◆ **Recorded information**
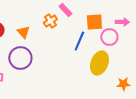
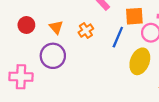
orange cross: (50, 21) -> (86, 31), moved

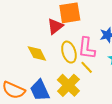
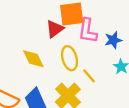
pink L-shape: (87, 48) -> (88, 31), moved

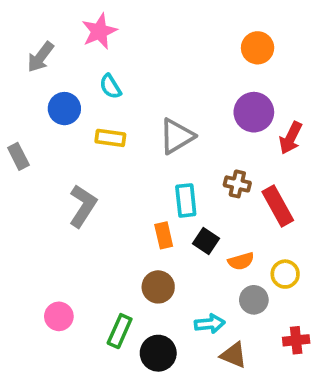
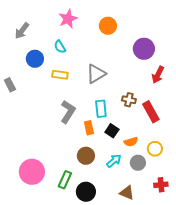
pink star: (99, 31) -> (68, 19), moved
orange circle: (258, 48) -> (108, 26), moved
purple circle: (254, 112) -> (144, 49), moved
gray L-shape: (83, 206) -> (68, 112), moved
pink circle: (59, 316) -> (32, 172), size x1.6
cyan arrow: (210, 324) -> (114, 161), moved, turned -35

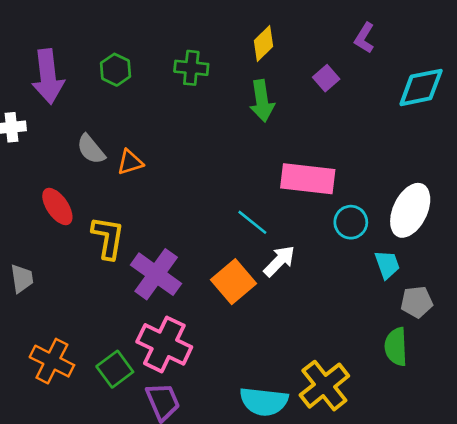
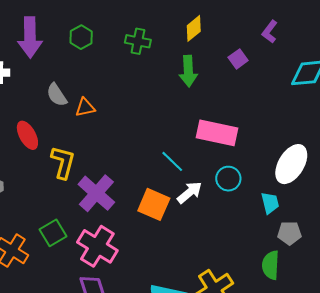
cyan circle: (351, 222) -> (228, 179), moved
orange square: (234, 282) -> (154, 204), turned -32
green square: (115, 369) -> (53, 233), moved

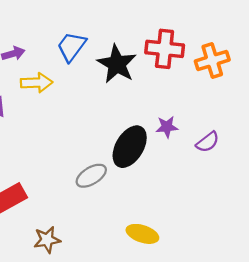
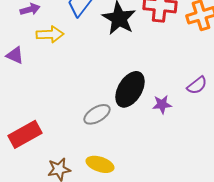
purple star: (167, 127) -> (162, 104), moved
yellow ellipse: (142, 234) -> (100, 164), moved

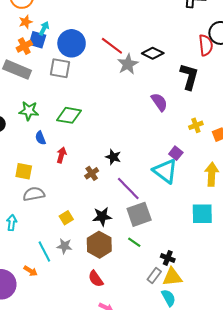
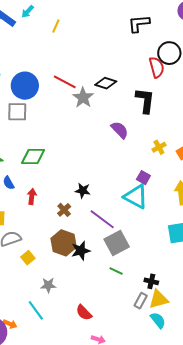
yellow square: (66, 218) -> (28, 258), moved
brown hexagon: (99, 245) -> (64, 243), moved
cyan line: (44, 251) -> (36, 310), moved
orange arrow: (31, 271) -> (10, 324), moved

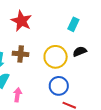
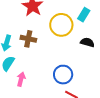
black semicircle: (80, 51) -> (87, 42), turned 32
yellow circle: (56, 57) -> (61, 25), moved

◆ **Exercise description**
Only the pictures are to be left out; restate everything else in the listing word for word.

◆ **Task solution**
orange cross: (50, 21) -> (86, 31), moved

pink L-shape: (87, 48) -> (88, 31), moved

pink star: (99, 31) -> (68, 19), moved
orange circle: (258, 48) -> (108, 26), moved
purple circle: (254, 112) -> (144, 49), moved
gray L-shape: (83, 206) -> (68, 112), moved
pink circle: (59, 316) -> (32, 172), size x1.6
cyan arrow: (210, 324) -> (114, 161), moved, turned -35

cyan circle: (351, 222) -> (228, 179), moved
orange square: (234, 282) -> (154, 204), turned -32
green square: (115, 369) -> (53, 233), moved

purple star: (167, 127) -> (162, 104), moved
yellow ellipse: (142, 234) -> (100, 164), moved

yellow square: (66, 218) -> (28, 258), moved
brown hexagon: (99, 245) -> (64, 243), moved
cyan line: (44, 251) -> (36, 310), moved
orange arrow: (31, 271) -> (10, 324), moved

black semicircle: (80, 51) -> (87, 42), turned 32
yellow circle: (56, 57) -> (61, 25), moved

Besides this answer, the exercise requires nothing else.